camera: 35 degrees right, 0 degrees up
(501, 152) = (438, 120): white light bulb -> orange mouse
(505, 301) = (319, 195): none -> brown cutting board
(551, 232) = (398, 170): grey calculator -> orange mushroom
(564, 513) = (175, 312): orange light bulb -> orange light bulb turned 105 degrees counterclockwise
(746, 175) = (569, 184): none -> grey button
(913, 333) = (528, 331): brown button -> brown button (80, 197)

:::::

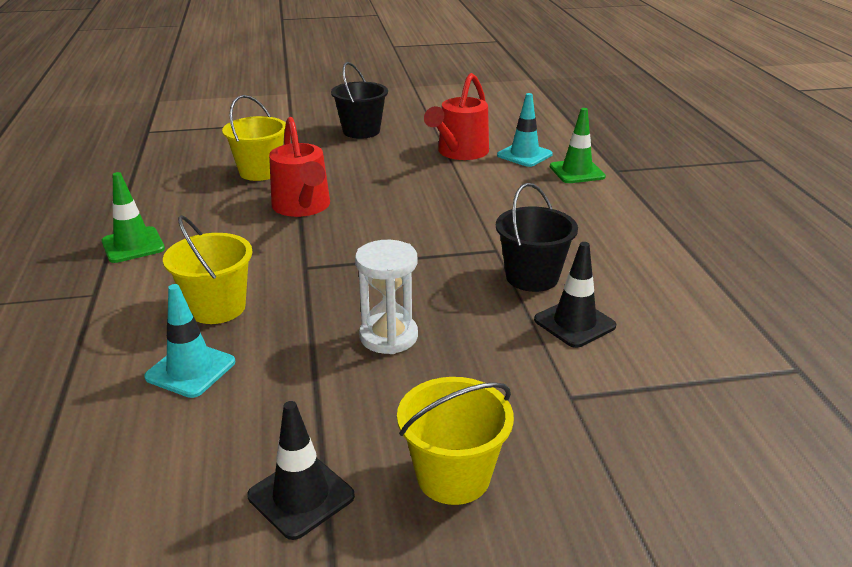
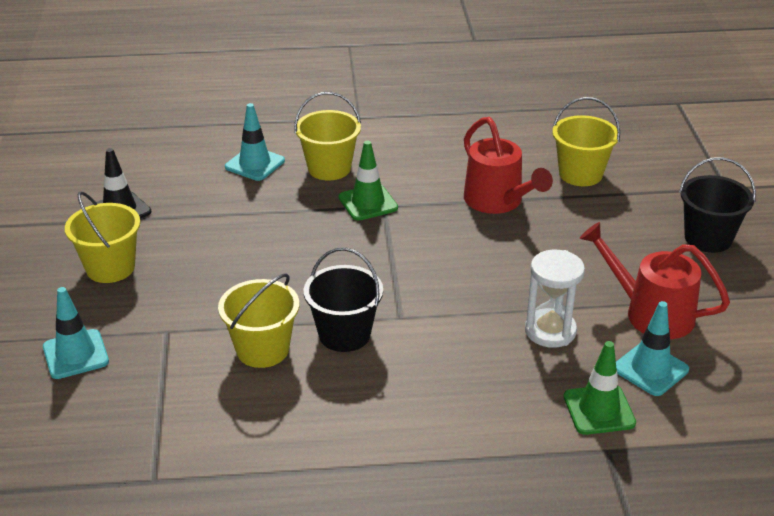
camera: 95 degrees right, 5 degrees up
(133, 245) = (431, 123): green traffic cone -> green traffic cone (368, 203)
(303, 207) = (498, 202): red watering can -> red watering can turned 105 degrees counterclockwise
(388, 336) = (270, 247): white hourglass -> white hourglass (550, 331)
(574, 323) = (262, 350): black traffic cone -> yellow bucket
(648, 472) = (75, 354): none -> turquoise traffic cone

:::::

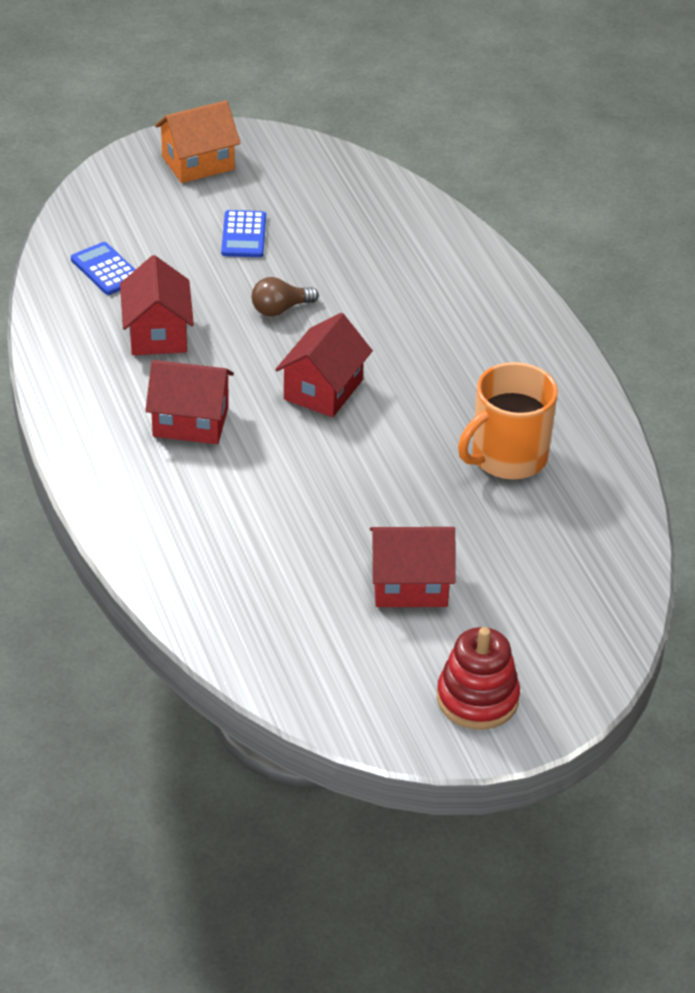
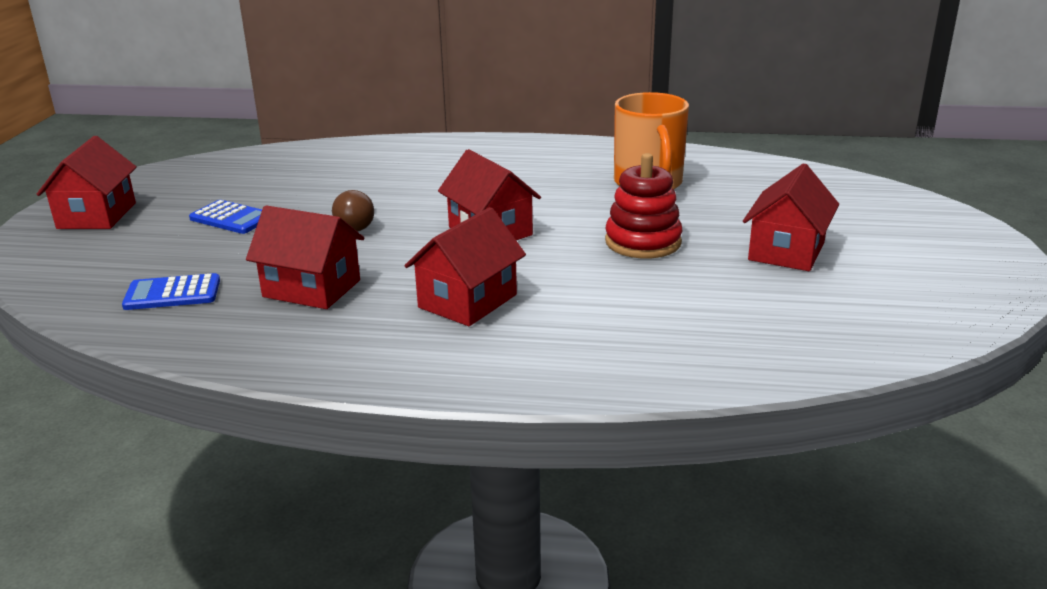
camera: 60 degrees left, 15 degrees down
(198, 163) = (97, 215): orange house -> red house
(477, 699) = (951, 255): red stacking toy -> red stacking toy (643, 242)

:::::

| Task requirements |
With the first line being the one containing "camera: 95 degrees right, 5 degrees up" and the last line the one containing "(648, 472) = (75, 354): none", transcribe exactly the lines above that fall in that range.

| Exercise output |
camera: 95 degrees right, 5 degrees up
(133, 245) = (431, 123): green traffic cone -> green traffic cone (368, 203)
(303, 207) = (498, 202): red watering can -> red watering can turned 105 degrees counterclockwise
(388, 336) = (270, 247): white hourglass -> white hourglass (550, 331)
(574, 323) = (262, 350): black traffic cone -> yellow bucket
(648, 472) = (75, 354): none -> turquoise traffic cone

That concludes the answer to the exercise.